### EXERCISE OBJECTIVE
Output should begin at the line holding "U3: PIC12F683 -> PIC12F675" and end at the last line of the entries; print those lines verbatim and no others.

------------------------------------------------------------

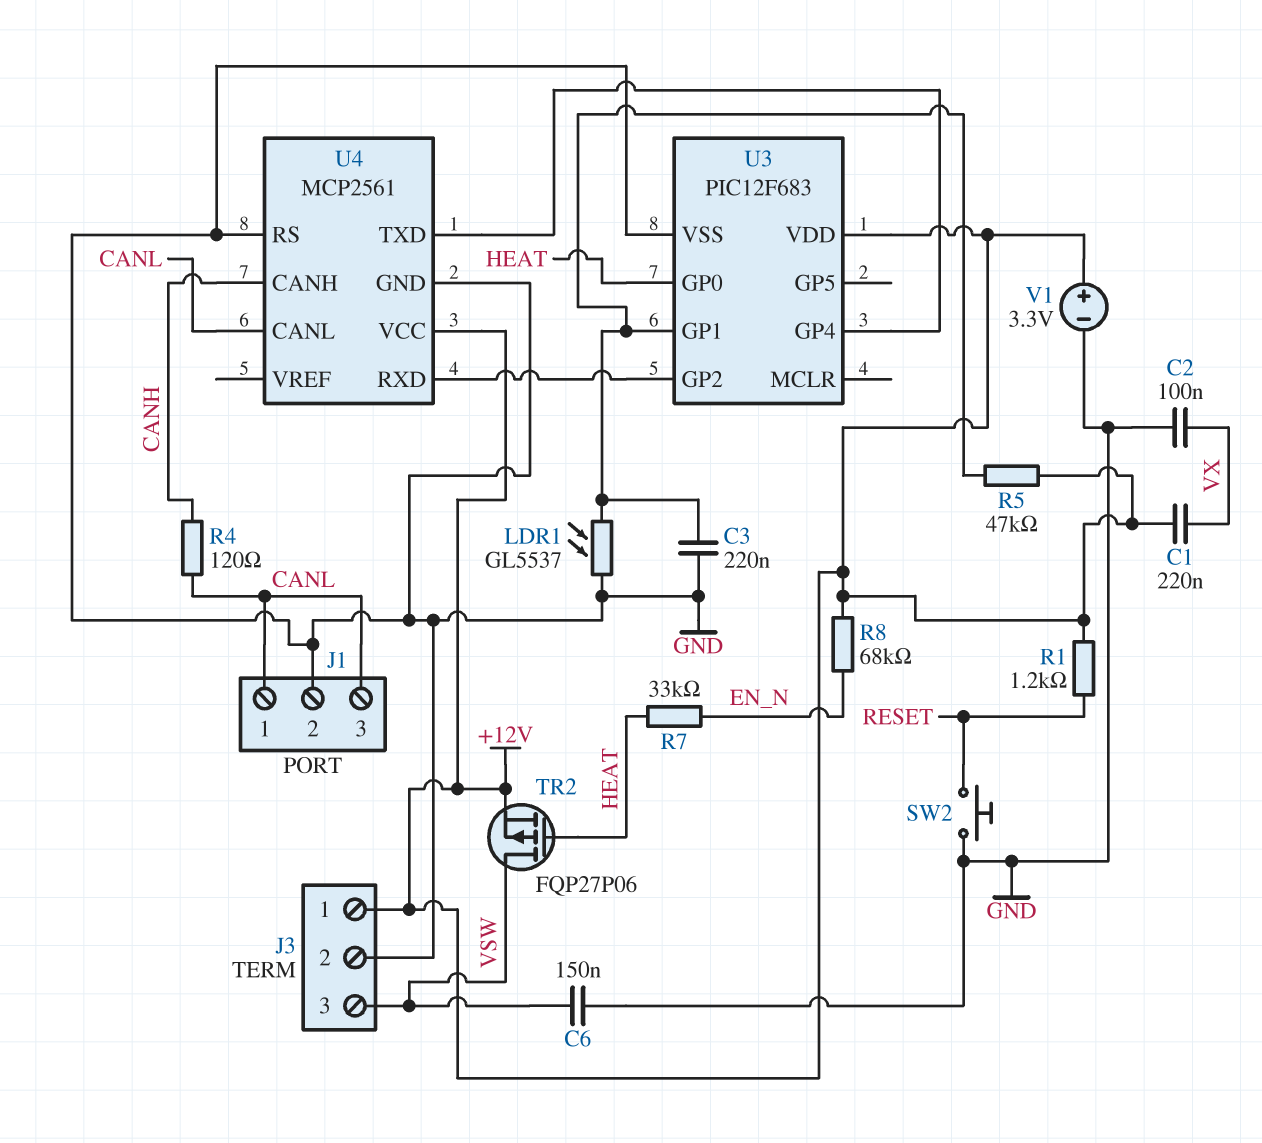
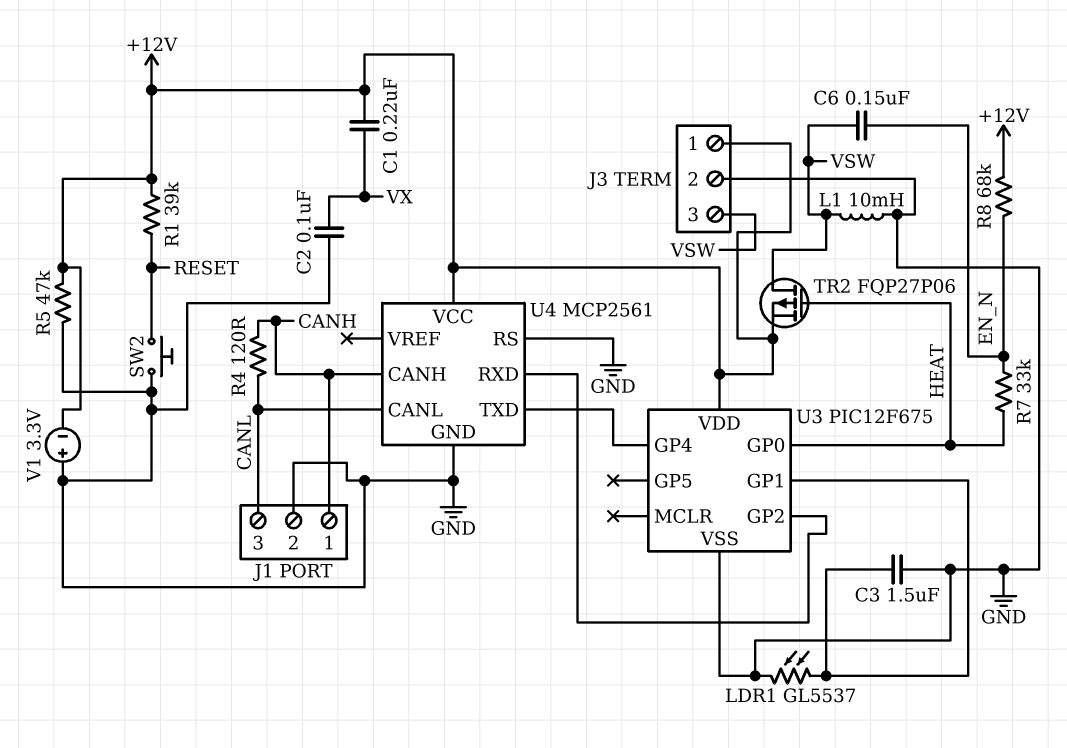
C3: 220nF (GND, U3/GP1) -> 1.5uF (GND, U3/GP1)
C6: 150nF (GND, VSW) -> 150nF (EN_N, VSW)
J1 pin 1: CANL -> CANH
L1: none -> 10mH (GND, VSW)
R1: 1.2k (+12V, RESET) -> 39k (+12V, RESET)
R5: 47k (+12V, U3/GP1) -> 47k (+12V, GND)
U3: PIC12F683 -> PIC12F675
V1: 3.3V (plus +12V, minus GND) -> 3.3V (plus GND, minus +12V)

------------------------------------------------------------

### RESPONSE TO THIS TASK
U3: PIC12F683 -> PIC12F675
V1: 3.3V (plus +12V, minus GND) -> 3.3V (plus GND, minus +12V)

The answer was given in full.